YOUR OBJECTIVE: Return every entry exactly. Leave nothing out.

MATERIAL FOR THIS EXERCISE:
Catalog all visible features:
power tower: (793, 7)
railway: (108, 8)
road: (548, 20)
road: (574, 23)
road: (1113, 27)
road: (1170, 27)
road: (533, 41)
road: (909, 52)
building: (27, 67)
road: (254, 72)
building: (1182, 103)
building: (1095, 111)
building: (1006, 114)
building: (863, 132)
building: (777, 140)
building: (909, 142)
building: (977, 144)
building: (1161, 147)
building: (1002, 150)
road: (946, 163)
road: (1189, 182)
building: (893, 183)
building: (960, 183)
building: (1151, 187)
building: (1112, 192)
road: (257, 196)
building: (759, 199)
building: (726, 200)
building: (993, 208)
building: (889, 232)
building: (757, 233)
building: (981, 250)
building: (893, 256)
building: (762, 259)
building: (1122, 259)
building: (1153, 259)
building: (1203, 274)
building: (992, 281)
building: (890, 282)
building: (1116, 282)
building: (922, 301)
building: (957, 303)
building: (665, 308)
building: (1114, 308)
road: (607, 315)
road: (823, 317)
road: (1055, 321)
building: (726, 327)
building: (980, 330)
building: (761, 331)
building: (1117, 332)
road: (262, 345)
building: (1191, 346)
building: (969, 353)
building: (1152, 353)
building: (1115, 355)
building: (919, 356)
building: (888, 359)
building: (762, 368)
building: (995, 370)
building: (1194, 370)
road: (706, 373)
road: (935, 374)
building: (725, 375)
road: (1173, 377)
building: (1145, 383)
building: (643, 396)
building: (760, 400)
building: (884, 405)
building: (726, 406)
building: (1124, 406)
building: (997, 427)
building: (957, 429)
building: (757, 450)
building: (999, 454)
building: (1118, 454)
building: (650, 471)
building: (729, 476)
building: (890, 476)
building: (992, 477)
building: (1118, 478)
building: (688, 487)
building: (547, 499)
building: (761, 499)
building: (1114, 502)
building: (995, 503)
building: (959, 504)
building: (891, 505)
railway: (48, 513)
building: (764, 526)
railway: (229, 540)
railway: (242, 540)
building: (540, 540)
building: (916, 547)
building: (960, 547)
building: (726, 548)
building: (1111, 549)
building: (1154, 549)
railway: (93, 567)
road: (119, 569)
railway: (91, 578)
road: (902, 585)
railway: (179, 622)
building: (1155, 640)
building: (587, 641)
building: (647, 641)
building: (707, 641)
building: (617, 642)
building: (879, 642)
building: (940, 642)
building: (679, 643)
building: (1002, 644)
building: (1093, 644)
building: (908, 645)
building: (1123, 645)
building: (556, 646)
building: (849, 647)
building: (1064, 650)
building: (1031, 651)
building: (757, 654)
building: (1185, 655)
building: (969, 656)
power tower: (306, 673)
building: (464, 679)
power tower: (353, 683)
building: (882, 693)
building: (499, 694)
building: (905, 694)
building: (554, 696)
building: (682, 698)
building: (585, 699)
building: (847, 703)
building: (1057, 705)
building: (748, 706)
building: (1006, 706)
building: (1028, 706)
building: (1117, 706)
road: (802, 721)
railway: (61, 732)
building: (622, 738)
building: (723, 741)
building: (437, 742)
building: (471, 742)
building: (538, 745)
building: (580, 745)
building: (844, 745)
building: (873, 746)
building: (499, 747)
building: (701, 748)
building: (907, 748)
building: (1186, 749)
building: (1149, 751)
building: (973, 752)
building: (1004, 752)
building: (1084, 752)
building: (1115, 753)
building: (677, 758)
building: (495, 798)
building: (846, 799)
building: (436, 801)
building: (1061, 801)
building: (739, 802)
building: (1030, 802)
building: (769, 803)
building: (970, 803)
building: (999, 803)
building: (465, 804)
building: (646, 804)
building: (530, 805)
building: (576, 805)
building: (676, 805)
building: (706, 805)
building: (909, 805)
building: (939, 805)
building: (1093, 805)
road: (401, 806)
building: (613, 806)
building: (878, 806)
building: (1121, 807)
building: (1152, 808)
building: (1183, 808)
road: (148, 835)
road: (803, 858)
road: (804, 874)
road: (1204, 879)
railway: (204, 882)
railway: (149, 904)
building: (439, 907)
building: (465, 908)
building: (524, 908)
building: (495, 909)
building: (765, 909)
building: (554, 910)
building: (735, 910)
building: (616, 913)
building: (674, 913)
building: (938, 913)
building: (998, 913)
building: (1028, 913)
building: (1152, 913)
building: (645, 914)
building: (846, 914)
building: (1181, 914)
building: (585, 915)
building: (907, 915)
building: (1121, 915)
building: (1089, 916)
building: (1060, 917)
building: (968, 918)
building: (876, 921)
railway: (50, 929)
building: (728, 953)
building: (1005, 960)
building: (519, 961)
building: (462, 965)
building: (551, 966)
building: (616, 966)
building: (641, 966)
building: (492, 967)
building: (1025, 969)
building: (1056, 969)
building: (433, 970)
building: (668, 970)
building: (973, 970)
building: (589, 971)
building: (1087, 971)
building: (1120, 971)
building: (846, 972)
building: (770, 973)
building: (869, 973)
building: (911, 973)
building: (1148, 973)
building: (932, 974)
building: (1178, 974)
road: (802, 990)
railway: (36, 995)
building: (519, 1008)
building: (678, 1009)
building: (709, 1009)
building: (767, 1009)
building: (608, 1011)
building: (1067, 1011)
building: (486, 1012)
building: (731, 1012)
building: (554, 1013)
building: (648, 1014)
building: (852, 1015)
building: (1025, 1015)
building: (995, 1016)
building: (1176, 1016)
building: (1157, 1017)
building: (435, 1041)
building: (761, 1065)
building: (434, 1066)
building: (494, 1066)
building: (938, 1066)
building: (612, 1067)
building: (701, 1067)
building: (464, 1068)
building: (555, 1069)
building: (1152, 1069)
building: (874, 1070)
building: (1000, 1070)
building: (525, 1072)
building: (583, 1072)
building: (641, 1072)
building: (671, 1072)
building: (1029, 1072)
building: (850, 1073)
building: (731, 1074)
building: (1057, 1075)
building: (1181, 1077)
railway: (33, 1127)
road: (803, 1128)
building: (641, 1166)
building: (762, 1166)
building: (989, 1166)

TASK RESULT:
Catalog all visible features:
power tower: (793, 7)
railway: (108, 8)
road: (548, 20)
road: (574, 23)
road: (1113, 27)
road: (1170, 27)
road: (533, 41)
road: (909, 52)
building: (27, 67)
road: (254, 72)
building: (1182, 103)
building: (1095, 111)
building: (1006, 114)
building: (863, 132)
building: (777, 140)
building: (909, 142)
building: (977, 144)
building: (1161, 147)
building: (1002, 150)
road: (946, 163)
road: (1189, 182)
building: (893, 183)
building: (960, 183)
building: (1151, 187)
building: (1112, 192)
road: (257, 196)
building: (759, 199)
building: (726, 200)
building: (993, 208)
building: (889, 232)
building: (757, 233)
building: (981, 250)
building: (893, 256)
building: (762, 259)
building: (1122, 259)
building: (1153, 259)
building: (1203, 274)
building: (992, 281)
building: (890, 282)
building: (1116, 282)
building: (922, 301)
building: (957, 303)
building: (665, 308)
building: (1114, 308)
road: (607, 315)
road: (823, 317)
road: (1055, 321)
building: (726, 327)
building: (980, 330)
building: (761, 331)
building: (1117, 332)
road: (262, 345)
building: (1191, 346)
building: (969, 353)
building: (1152, 353)
building: (1115, 355)
building: (919, 356)
building: (888, 359)
building: (762, 368)
building: (995, 370)
building: (1194, 370)
road: (706, 373)
road: (935, 374)
building: (725, 375)
road: (1173, 377)
building: (1145, 383)
building: (643, 396)
building: (760, 400)
building: (884, 405)
building: (726, 406)
building: (1124, 406)
building: (997, 427)
building: (957, 429)
building: (757, 450)
building: (999, 454)
building: (1118, 454)
building: (650, 471)
building: (729, 476)
building: (890, 476)
building: (992, 477)
building: (1118, 478)
building: (688, 487)
building: (547, 499)
building: (761, 499)
building: (1114, 502)
building: (995, 503)
building: (959, 504)
building: (891, 505)
railway: (48, 513)
building: (764, 526)
railway: (229, 540)
railway: (242, 540)
building: (540, 540)
building: (916, 547)
building: (960, 547)
building: (726, 548)
building: (1111, 549)
building: (1154, 549)
railway: (93, 567)
road: (119, 569)
railway: (91, 578)
road: (902, 585)
railway: (179, 622)
building: (1155, 640)
building: (587, 641)
building: (647, 641)
building: (707, 641)
building: (617, 642)
building: (879, 642)
building: (940, 642)
building: (679, 643)
building: (1002, 644)
building: (1093, 644)
building: (908, 645)
building: (1123, 645)
building: (556, 646)
building: (849, 647)
building: (1064, 650)
building: (1031, 651)
building: (757, 654)
building: (1185, 655)
building: (969, 656)
power tower: (306, 673)
building: (464, 679)
power tower: (353, 683)
building: (882, 693)
building: (499, 694)
building: (905, 694)
building: (554, 696)
building: (682, 698)
building: (585, 699)
building: (847, 703)
building: (1057, 705)
building: (748, 706)
building: (1006, 706)
building: (1028, 706)
building: (1117, 706)
road: (802, 721)
railway: (61, 732)
building: (622, 738)
building: (723, 741)
building: (437, 742)
building: (471, 742)
building: (538, 745)
building: (580, 745)
building: (844, 745)
building: (873, 746)
building: (499, 747)
building: (701, 748)
building: (907, 748)
building: (1186, 749)
building: (1149, 751)
building: (973, 752)
building: (1004, 752)
building: (1084, 752)
building: (1115, 753)
building: (677, 758)
building: (495, 798)
building: (846, 799)
building: (436, 801)
building: (1061, 801)
building: (739, 802)
building: (1030, 802)
building: (769, 803)
building: (970, 803)
building: (999, 803)
building: (465, 804)
building: (646, 804)
building: (530, 805)
building: (576, 805)
building: (676, 805)
building: (706, 805)
building: (909, 805)
building: (939, 805)
building: (1093, 805)
road: (401, 806)
building: (613, 806)
building: (878, 806)
building: (1121, 807)
building: (1152, 808)
building: (1183, 808)
road: (148, 835)
road: (803, 858)
road: (804, 874)
road: (1204, 879)
railway: (204, 882)
railway: (149, 904)
building: (439, 907)
building: (465, 908)
building: (524, 908)
building: (495, 909)
building: (765, 909)
building: (554, 910)
building: (735, 910)
building: (616, 913)
building: (674, 913)
building: (938, 913)
building: (998, 913)
building: (1028, 913)
building: (1152, 913)
building: (645, 914)
building: (846, 914)
building: (1181, 914)
building: (585, 915)
building: (907, 915)
building: (1121, 915)
building: (1089, 916)
building: (1060, 917)
building: (968, 918)
building: (876, 921)
railway: (50, 929)
building: (728, 953)
building: (1005, 960)
building: (519, 961)
building: (462, 965)
building: (551, 966)
building: (616, 966)
building: (641, 966)
building: (492, 967)
building: (1025, 969)
building: (1056, 969)
building: (433, 970)
building: (668, 970)
building: (973, 970)
building: (589, 971)
building: (1087, 971)
building: (1120, 971)
building: (846, 972)
building: (770, 973)
building: (869, 973)
building: (911, 973)
building: (1148, 973)
building: (932, 974)
building: (1178, 974)
road: (802, 990)
railway: (36, 995)
building: (519, 1008)
building: (678, 1009)
building: (709, 1009)
building: (767, 1009)
building: (608, 1011)
building: (1067, 1011)
building: (486, 1012)
building: (731, 1012)
building: (554, 1013)
building: (648, 1014)
building: (852, 1015)
building: (1025, 1015)
building: (995, 1016)
building: (1176, 1016)
building: (1157, 1017)
building: (435, 1041)
building: (761, 1065)
building: (434, 1066)
building: (494, 1066)
building: (938, 1066)
building: (612, 1067)
building: (701, 1067)
building: (464, 1068)
building: (555, 1069)
building: (1152, 1069)
building: (874, 1070)
building: (1000, 1070)
building: (525, 1072)
building: (583, 1072)
building: (641, 1072)
building: (671, 1072)
building: (1029, 1072)
building: (850, 1073)
building: (731, 1074)
building: (1057, 1075)
building: (1181, 1077)
railway: (33, 1127)
road: (803, 1128)
building: (641, 1166)
building: (762, 1166)
building: (989, 1166)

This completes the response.